[Input data]:
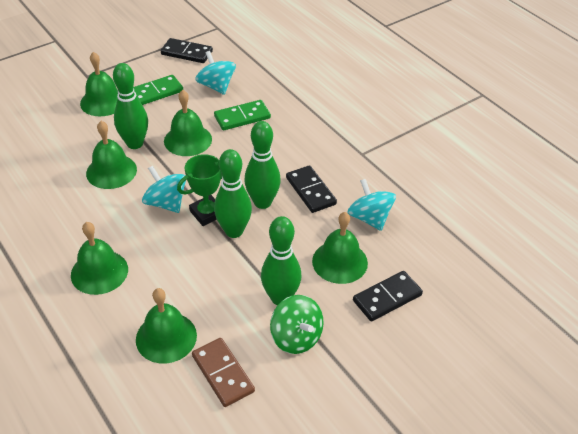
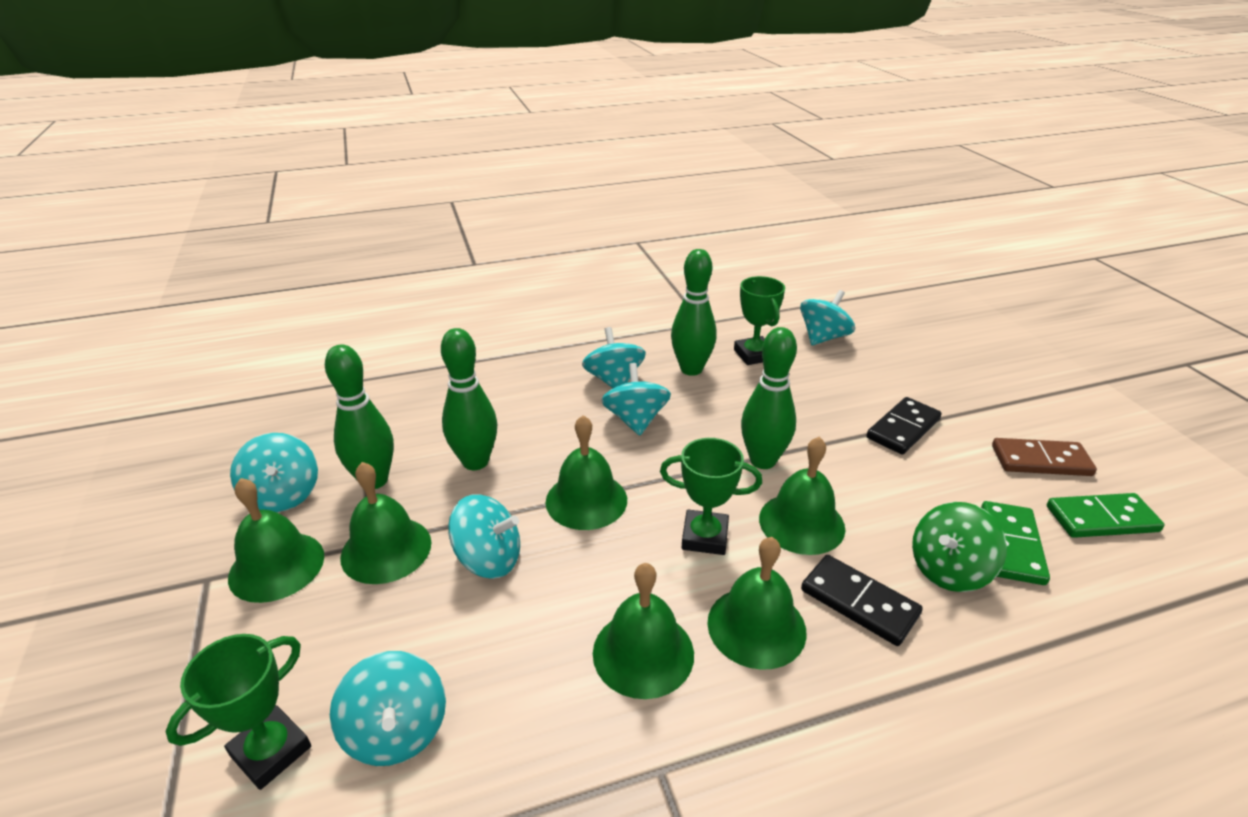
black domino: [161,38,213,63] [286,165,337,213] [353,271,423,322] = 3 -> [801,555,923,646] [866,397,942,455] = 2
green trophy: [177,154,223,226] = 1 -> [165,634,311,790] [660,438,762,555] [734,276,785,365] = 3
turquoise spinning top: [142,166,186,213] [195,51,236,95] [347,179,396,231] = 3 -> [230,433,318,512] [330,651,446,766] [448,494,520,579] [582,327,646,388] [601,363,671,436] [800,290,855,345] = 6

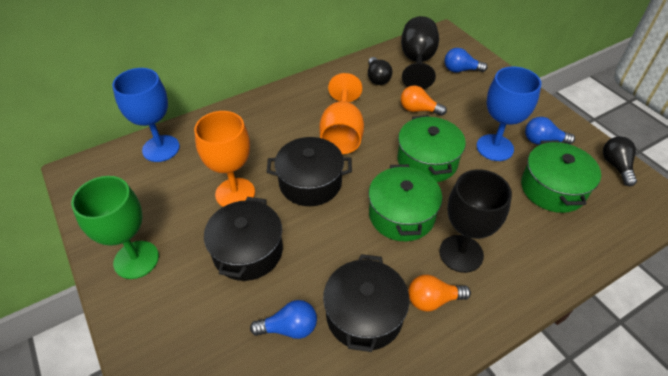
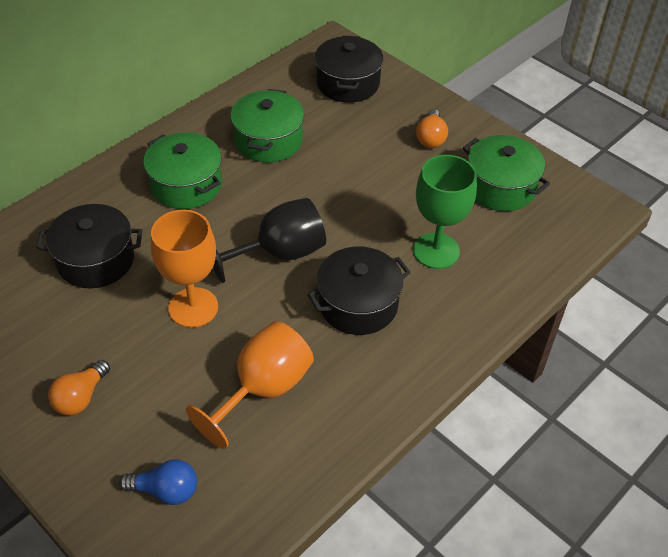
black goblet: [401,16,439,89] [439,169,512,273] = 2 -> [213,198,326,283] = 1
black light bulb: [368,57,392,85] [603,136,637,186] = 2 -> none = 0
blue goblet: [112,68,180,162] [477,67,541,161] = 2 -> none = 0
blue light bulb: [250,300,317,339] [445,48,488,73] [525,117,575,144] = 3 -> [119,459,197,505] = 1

[Your assignment]: Output all of the records word for word, and keep the pictures out of the copy.

[The answer]:
black domino: [161,38,213,63] [286,165,337,213] [353,271,423,322] = 3 -> [801,555,923,646] [866,397,942,455] = 2
green trophy: [177,154,223,226] = 1 -> [165,634,311,790] [660,438,762,555] [734,276,785,365] = 3
turquoise spinning top: [142,166,186,213] [195,51,236,95] [347,179,396,231] = 3 -> [230,433,318,512] [330,651,446,766] [448,494,520,579] [582,327,646,388] [601,363,671,436] [800,290,855,345] = 6

black goblet: [401,16,439,89] [439,169,512,273] = 2 -> [213,198,326,283] = 1
black light bulb: [368,57,392,85] [603,136,637,186] = 2 -> none = 0
blue goblet: [112,68,180,162] [477,67,541,161] = 2 -> none = 0
blue light bulb: [250,300,317,339] [445,48,488,73] [525,117,575,144] = 3 -> [119,459,197,505] = 1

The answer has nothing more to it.